- _Data for review_
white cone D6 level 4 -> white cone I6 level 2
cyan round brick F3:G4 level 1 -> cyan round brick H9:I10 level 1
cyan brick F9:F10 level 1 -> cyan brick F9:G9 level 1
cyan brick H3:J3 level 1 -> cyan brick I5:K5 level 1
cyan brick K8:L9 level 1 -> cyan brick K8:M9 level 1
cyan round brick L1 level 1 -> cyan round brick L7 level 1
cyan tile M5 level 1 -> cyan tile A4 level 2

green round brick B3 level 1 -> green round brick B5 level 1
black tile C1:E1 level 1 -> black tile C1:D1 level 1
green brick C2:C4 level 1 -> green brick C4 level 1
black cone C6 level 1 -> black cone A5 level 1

* * *

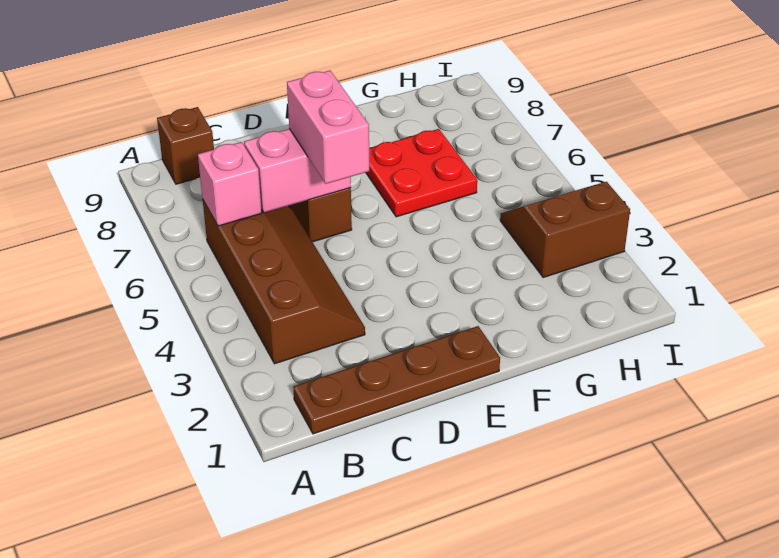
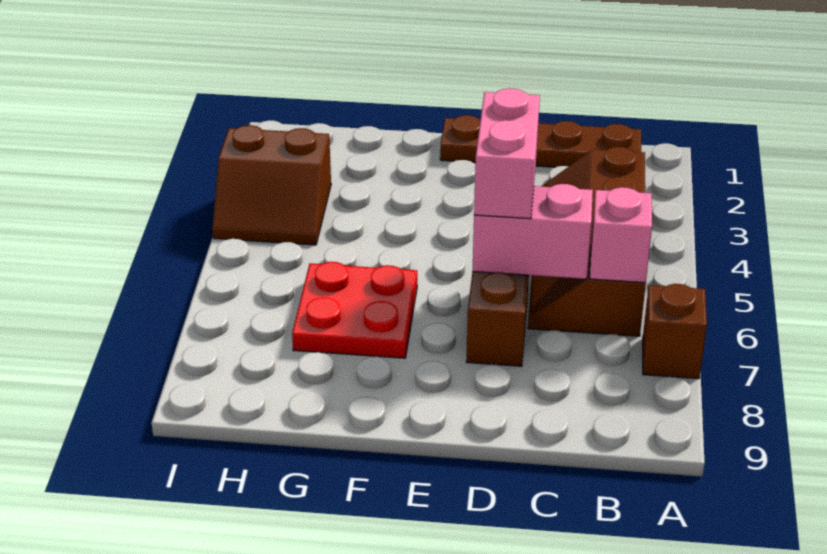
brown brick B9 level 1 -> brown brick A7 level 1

- _The problem_
All lines above from the one holding "white cone D6" to the one holding "black cone C6", inclusive, are to be copied exactly; no other line is wanted.

- _Task result_
white cone D6 level 4 -> white cone I6 level 2
cyan round brick F3:G4 level 1 -> cyan round brick H9:I10 level 1
cyan brick F9:F10 level 1 -> cyan brick F9:G9 level 1
cyan brick H3:J3 level 1 -> cyan brick I5:K5 level 1
cyan brick K8:L9 level 1 -> cyan brick K8:M9 level 1
cyan round brick L1 level 1 -> cyan round brick L7 level 1
cyan tile M5 level 1 -> cyan tile A4 level 2

green round brick B3 level 1 -> green round brick B5 level 1
black tile C1:E1 level 1 -> black tile C1:D1 level 1
green brick C2:C4 level 1 -> green brick C4 level 1
black cone C6 level 1 -> black cone A5 level 1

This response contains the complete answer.